§ Change detection data
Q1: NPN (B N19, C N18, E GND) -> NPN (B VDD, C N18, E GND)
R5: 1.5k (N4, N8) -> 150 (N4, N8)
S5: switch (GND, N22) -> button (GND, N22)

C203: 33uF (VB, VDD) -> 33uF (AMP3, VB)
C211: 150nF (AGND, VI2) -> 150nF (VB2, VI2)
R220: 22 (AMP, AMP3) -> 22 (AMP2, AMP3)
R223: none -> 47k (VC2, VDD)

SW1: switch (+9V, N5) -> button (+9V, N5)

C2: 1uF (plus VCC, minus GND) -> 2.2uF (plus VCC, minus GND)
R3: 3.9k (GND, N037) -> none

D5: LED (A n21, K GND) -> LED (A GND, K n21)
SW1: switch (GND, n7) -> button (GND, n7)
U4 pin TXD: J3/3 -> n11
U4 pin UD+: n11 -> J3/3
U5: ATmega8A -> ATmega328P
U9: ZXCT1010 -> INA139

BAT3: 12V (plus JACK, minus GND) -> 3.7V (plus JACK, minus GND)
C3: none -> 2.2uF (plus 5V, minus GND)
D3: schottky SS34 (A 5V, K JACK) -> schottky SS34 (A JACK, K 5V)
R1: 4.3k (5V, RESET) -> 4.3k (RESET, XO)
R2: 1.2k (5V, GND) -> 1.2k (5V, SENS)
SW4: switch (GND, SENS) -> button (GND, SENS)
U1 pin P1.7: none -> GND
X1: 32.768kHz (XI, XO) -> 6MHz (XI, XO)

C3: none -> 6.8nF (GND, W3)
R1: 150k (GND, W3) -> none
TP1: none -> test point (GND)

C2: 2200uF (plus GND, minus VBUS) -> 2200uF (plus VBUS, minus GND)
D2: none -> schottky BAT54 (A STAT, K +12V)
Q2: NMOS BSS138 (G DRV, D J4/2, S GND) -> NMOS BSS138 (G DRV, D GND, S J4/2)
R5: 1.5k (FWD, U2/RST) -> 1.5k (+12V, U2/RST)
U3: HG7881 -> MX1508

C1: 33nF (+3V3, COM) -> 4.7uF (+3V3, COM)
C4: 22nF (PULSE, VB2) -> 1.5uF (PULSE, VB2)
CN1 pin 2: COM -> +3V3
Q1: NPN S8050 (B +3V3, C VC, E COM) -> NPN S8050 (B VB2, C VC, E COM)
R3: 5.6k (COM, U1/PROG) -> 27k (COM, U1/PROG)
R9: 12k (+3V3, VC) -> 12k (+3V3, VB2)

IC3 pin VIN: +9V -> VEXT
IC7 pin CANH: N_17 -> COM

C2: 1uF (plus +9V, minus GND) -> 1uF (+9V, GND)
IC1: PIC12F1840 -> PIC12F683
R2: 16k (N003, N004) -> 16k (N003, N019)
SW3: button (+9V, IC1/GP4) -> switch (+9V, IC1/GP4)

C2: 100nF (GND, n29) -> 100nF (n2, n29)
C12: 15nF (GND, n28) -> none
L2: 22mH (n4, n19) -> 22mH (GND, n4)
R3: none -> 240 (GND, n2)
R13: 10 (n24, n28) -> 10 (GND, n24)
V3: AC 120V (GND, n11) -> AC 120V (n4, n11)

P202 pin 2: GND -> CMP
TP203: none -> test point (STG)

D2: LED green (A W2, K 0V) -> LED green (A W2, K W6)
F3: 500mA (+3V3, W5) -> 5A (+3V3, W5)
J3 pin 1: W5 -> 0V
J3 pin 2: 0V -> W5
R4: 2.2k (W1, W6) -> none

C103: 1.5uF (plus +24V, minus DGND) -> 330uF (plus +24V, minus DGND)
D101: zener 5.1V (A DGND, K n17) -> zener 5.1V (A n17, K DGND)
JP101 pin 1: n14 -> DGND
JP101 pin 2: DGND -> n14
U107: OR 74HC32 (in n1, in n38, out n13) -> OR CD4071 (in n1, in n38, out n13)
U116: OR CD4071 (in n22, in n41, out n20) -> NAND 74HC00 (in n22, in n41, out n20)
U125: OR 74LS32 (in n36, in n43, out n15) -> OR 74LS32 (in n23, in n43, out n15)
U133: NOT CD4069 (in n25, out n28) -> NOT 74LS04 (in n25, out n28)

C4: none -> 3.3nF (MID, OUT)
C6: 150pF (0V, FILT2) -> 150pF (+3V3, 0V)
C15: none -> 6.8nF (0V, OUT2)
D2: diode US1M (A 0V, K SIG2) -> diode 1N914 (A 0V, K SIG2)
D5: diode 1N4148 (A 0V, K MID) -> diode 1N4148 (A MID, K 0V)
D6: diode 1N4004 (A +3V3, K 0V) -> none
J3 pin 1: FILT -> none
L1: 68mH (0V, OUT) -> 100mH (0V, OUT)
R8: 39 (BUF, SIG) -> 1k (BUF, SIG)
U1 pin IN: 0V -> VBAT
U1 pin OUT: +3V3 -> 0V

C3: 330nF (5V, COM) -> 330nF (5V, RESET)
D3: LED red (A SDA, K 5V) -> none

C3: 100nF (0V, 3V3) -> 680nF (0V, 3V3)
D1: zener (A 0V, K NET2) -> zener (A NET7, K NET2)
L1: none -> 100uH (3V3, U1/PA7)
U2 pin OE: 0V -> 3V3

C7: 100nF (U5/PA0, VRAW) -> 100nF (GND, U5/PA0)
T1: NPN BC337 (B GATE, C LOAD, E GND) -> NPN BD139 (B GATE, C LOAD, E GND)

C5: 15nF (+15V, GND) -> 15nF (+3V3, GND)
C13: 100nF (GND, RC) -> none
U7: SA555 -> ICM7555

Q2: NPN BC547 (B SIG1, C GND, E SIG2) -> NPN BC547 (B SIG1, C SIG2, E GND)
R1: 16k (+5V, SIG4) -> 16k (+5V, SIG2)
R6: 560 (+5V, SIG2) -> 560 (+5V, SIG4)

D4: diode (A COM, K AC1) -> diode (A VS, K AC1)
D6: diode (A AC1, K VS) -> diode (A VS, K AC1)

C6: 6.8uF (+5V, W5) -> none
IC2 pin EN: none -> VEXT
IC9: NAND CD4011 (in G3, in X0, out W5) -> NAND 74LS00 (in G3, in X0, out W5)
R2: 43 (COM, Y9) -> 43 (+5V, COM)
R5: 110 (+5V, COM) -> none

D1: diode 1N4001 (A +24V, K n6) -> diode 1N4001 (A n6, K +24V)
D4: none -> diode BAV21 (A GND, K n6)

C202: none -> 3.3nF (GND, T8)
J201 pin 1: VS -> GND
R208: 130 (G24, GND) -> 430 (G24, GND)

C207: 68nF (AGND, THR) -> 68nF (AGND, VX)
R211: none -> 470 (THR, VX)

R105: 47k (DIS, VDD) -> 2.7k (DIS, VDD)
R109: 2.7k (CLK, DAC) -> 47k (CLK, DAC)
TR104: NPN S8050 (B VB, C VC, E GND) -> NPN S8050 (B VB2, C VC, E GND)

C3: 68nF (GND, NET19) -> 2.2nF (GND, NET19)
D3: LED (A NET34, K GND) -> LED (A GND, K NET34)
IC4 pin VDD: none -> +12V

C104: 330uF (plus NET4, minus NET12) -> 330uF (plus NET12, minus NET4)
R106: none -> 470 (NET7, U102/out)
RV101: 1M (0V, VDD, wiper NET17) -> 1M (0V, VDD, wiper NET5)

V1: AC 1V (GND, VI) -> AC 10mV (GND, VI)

§ EXERCISE DETAILS
Lines of the data above that include the string "zener" must each be copied.

§ ANSWER TO THIS PROBLEM
D101: zener 5.1V (A DGND, K n17) -> zener 5.1V (A n17, K DGND)
D1: zener (A 0V, K NET2) -> zener (A NET7, K NET2)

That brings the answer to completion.